» **AIM OF THE EXERCISE**
Pictures are to be left out; every line from the one with "yellow circle: (17, 18) -> (19, 11), moved" through the end of the data must be transcribed exactly.
===== DATA SHOWN
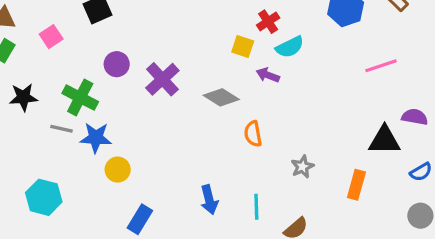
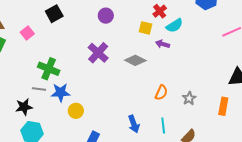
purple circle: (117, 64) -> (106, 16), moved
black star: (23, 97) -> (24, 107), moved
orange semicircle: (253, 134) -> (161, 93), moved, turned -140

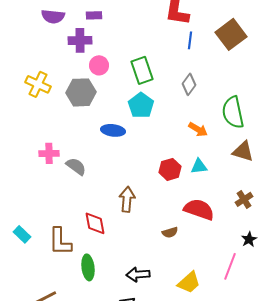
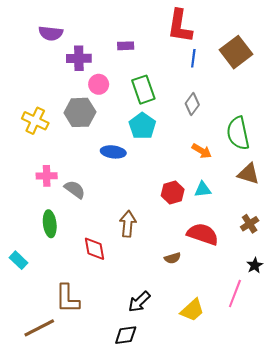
purple rectangle: (94, 15) -> (126, 46), moved
yellow cross: (38, 84) -> (35, 121), moved
brown L-shape: (60, 241) -> (67, 299), moved
green ellipse: (88, 267) -> (50, 224), moved
black arrow: (138, 274) -> (139, 302), turned -40

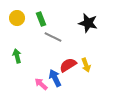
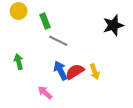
yellow circle: (17, 18) -> (19, 11), moved
black star: (88, 23) -> (113, 25), moved, turned -30
blue arrow: (55, 78) -> (60, 71), moved

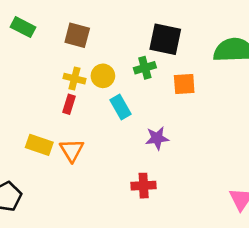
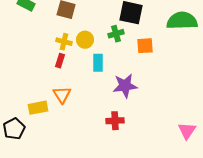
cyan rectangle: (121, 107) -> (98, 63), turned 30
purple star: (157, 138) -> (125, 86), size x1.4
yellow rectangle: (39, 145) -> (38, 108), moved, turned -30

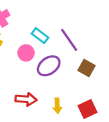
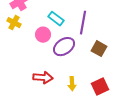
purple line: (69, 40) -> (83, 23), turned 45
==========
» **REPLY TO THE TASK**
yellow circle: (17, 18) -> (19, 11), moved
black star: (88, 23) -> (113, 25), moved, turned -30
blue arrow: (55, 78) -> (60, 71), moved

cyan rectangle: (121, 107) -> (98, 63), turned 30
purple star: (157, 138) -> (125, 86), size x1.4
yellow rectangle: (39, 145) -> (38, 108), moved, turned -30

purple line: (69, 40) -> (83, 23), turned 45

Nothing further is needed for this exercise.